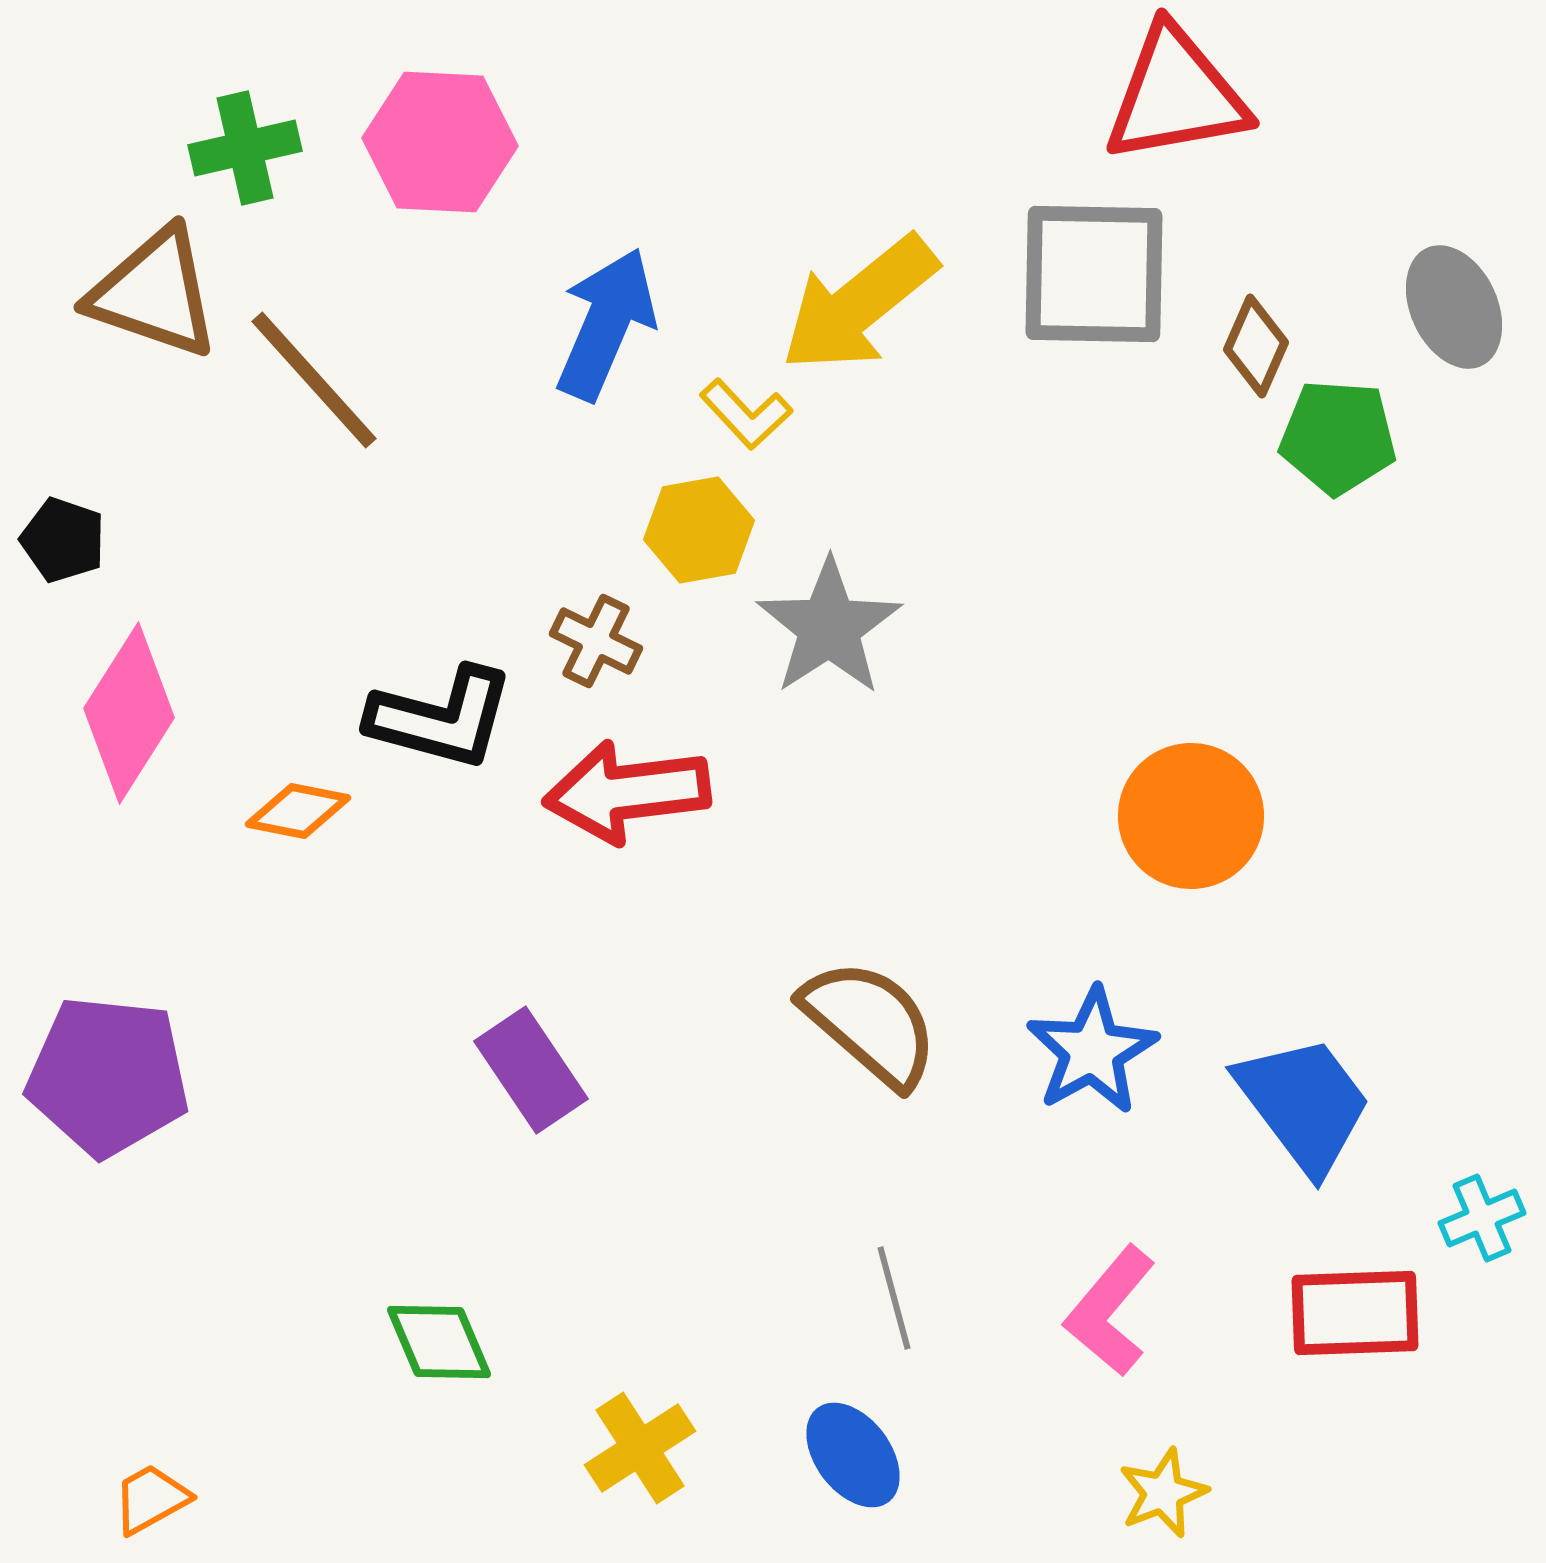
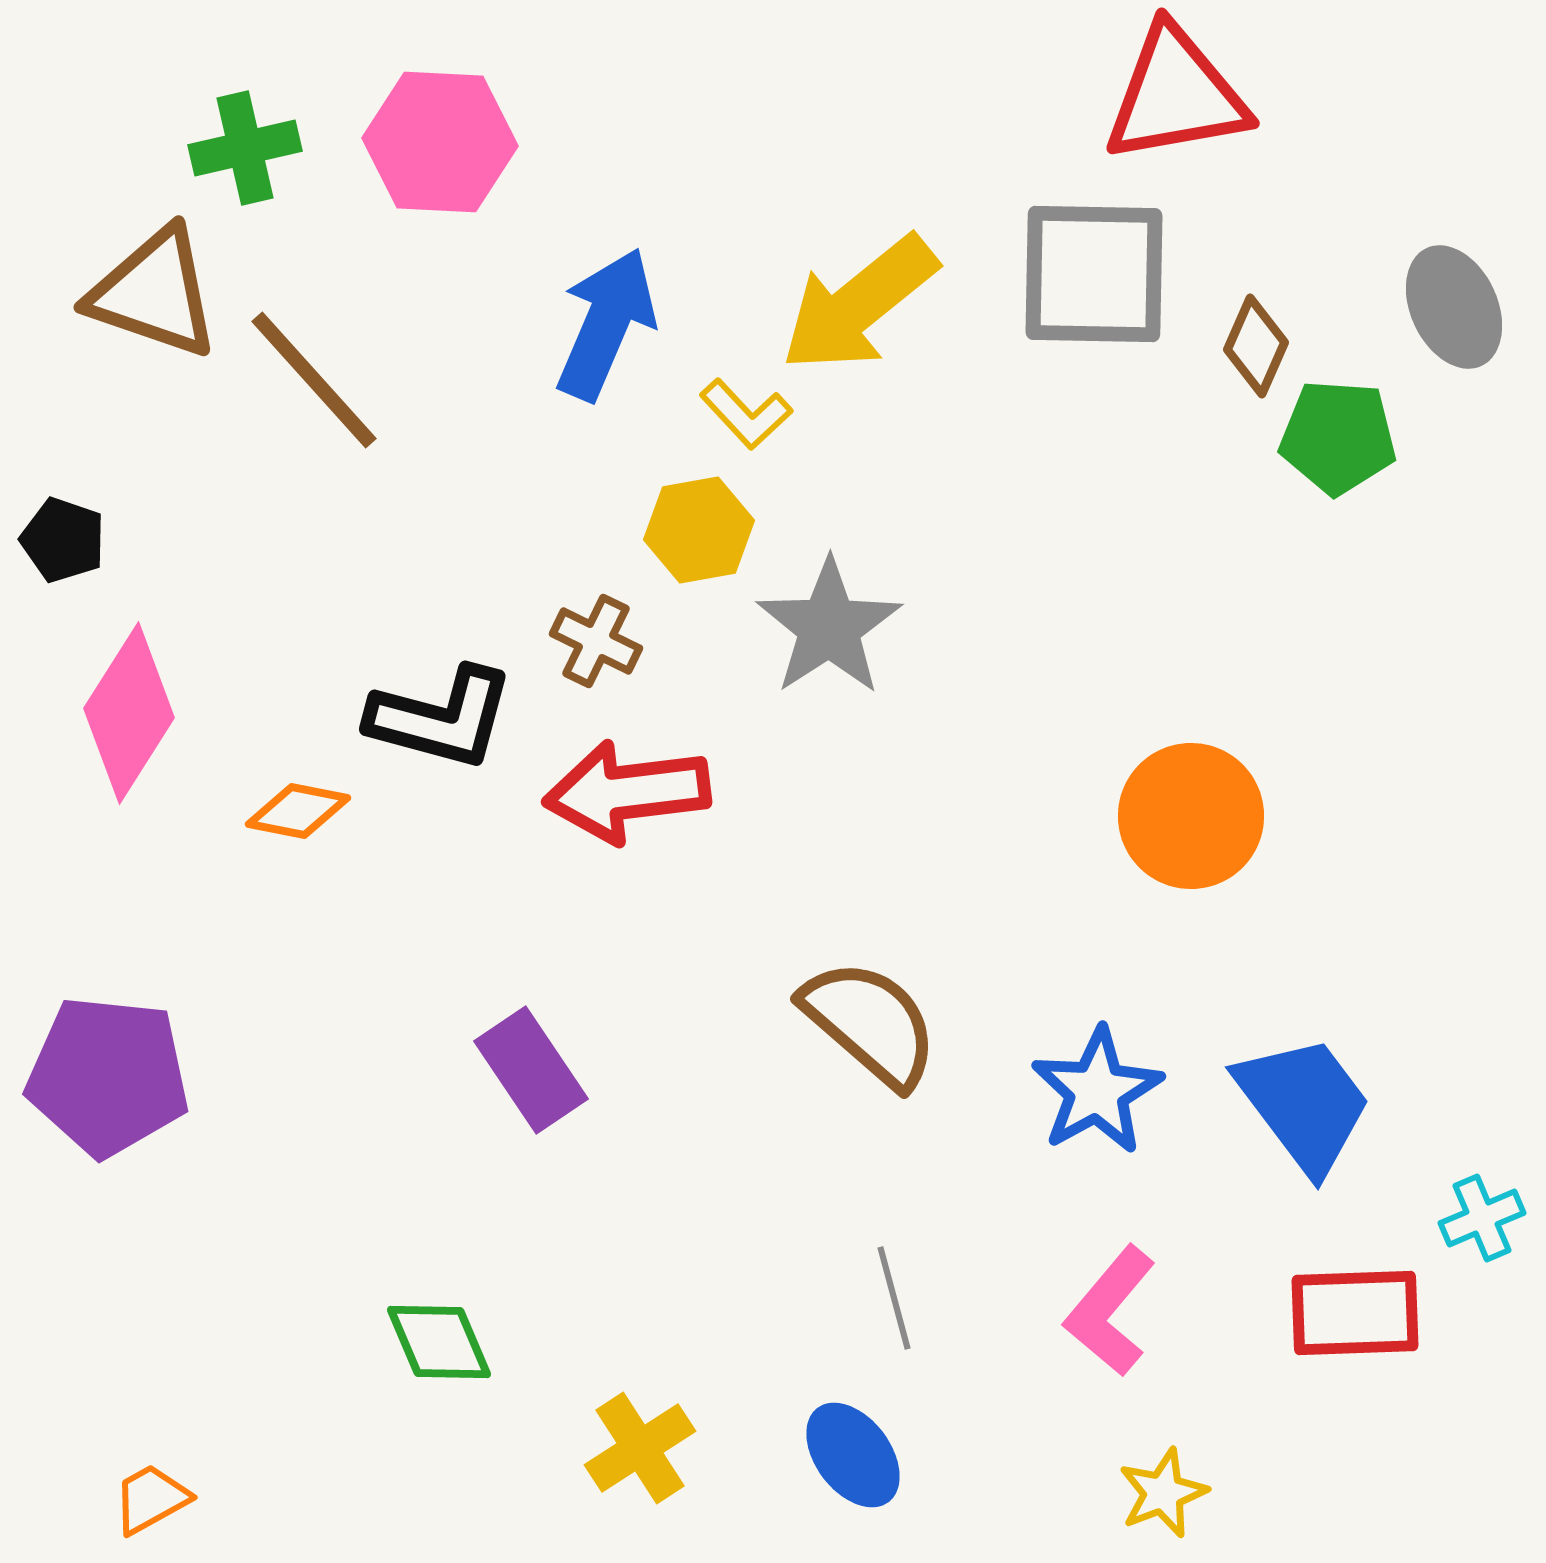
blue star: moved 5 px right, 40 px down
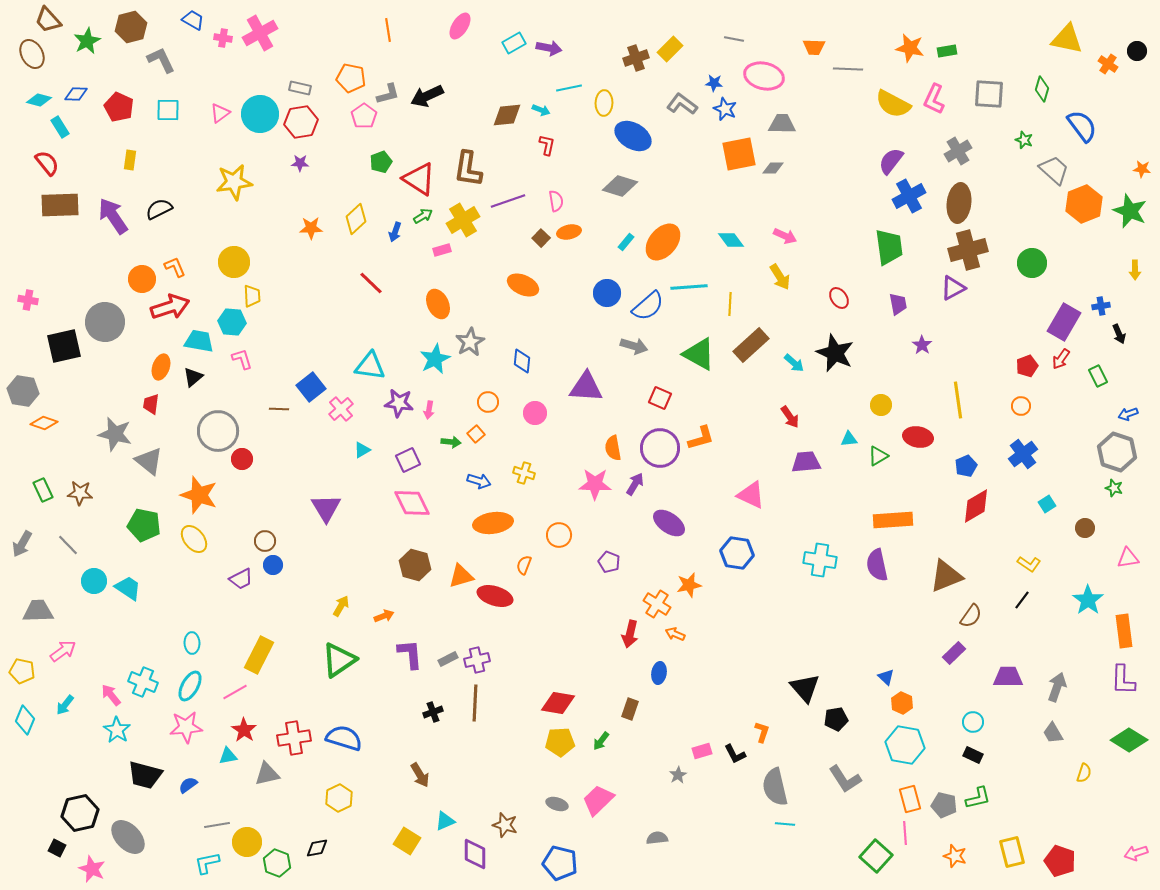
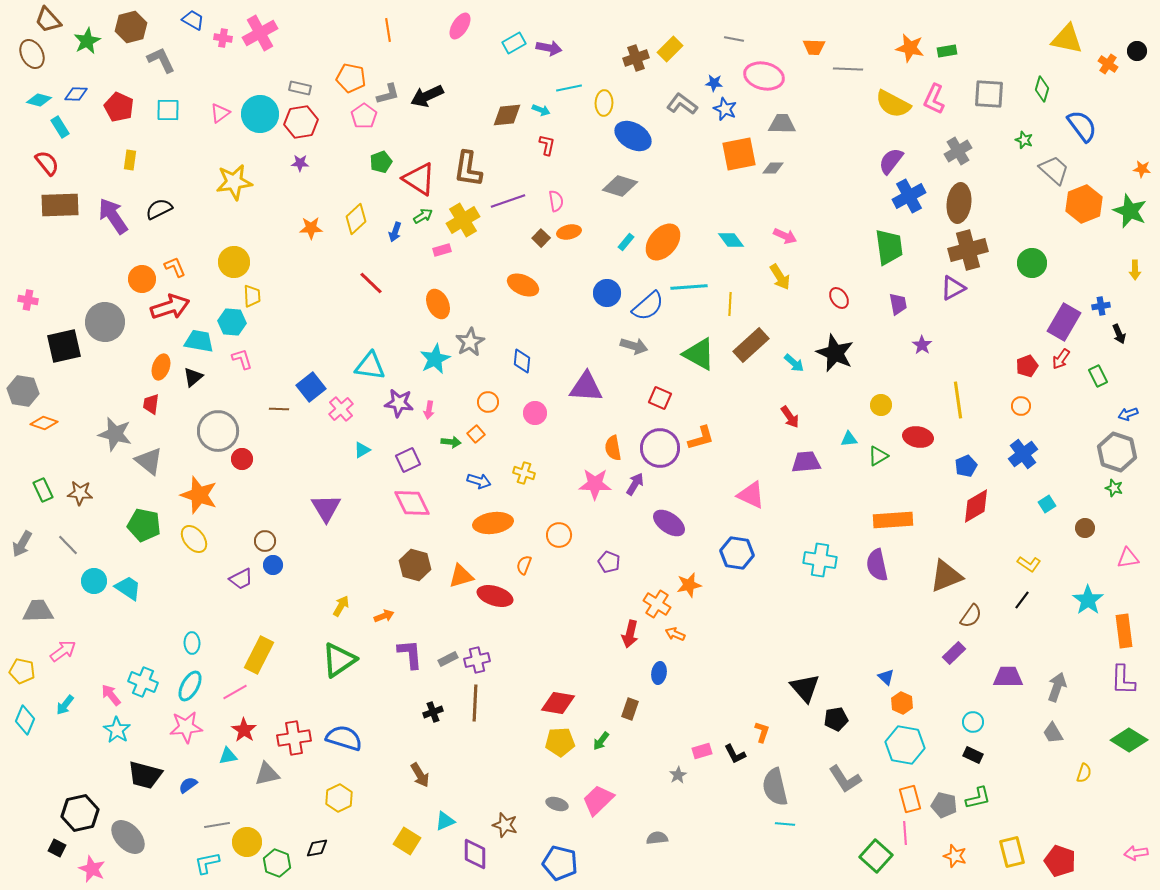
pink arrow at (1136, 853): rotated 10 degrees clockwise
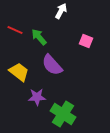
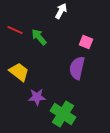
pink square: moved 1 px down
purple semicircle: moved 25 px right, 3 px down; rotated 55 degrees clockwise
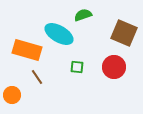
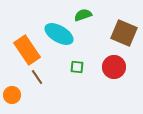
orange rectangle: rotated 40 degrees clockwise
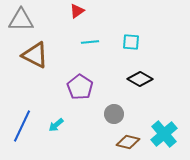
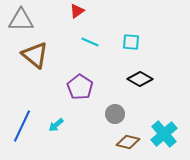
cyan line: rotated 30 degrees clockwise
brown triangle: rotated 12 degrees clockwise
gray circle: moved 1 px right
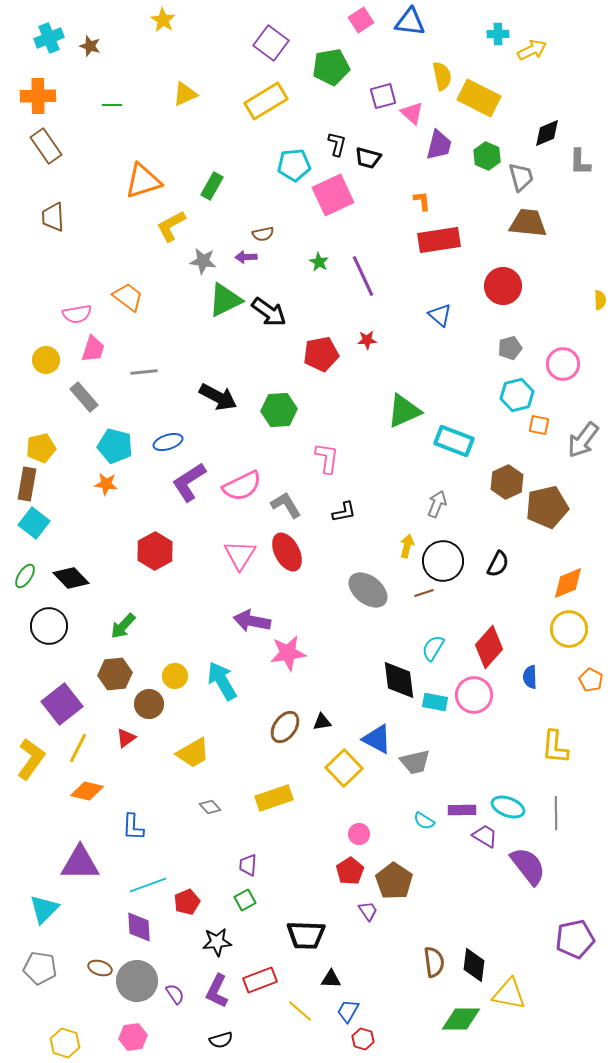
------------------------------
Go through the entries above and print each one exactly, minus the pictures.

■ **Completed task**:
blue star: moved 5 px right, 40 px down
pink arrow at (1136, 853): rotated 10 degrees clockwise
pink square: moved 1 px down
purple semicircle: moved 25 px right, 3 px down; rotated 55 degrees clockwise
orange rectangle: rotated 40 degrees clockwise
cyan line: rotated 30 degrees clockwise
brown triangle: rotated 12 degrees clockwise
gray circle: moved 1 px right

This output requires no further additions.